▸ TASK TO COMPLETE
Your copy should hold exactly the lines from the one containing "yellow tree: 2 -> 5" through the last line of the entries, and no pictures.

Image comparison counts
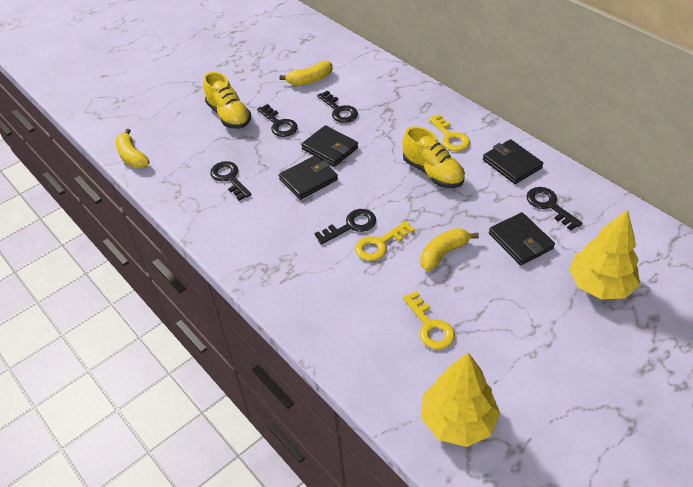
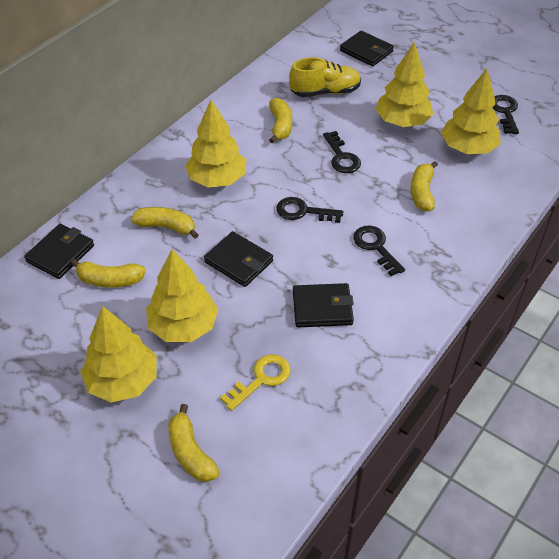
black key: 5 -> 4
yellow banana: 3 -> 5
yellow key: 3 -> 1
yellow shoe: 2 -> 1
yellow tree: 2 -> 5

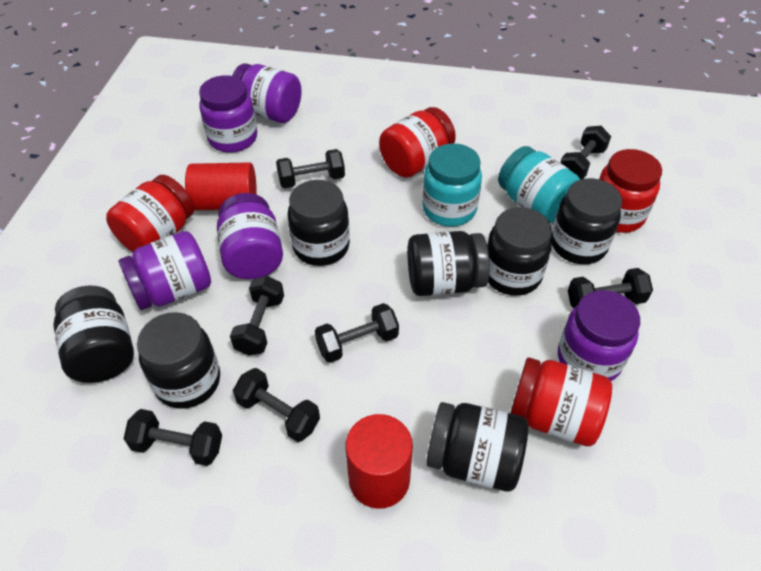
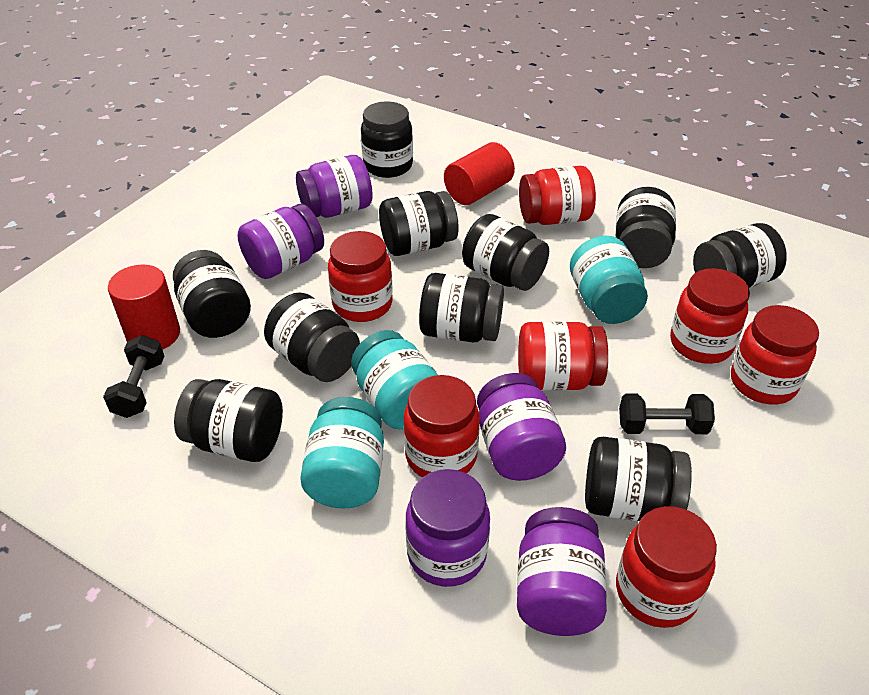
black dumbbell: 7 -> 2
black jar: 7 -> 10
red jar: 4 -> 7
turquoise jar: 2 -> 3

▸ RESPONSE AREA
yellow tree: 2 -> 5

black dumbbell: 7 -> 2
black jar: 7 -> 10
red jar: 4 -> 7
turquoise jar: 2 -> 3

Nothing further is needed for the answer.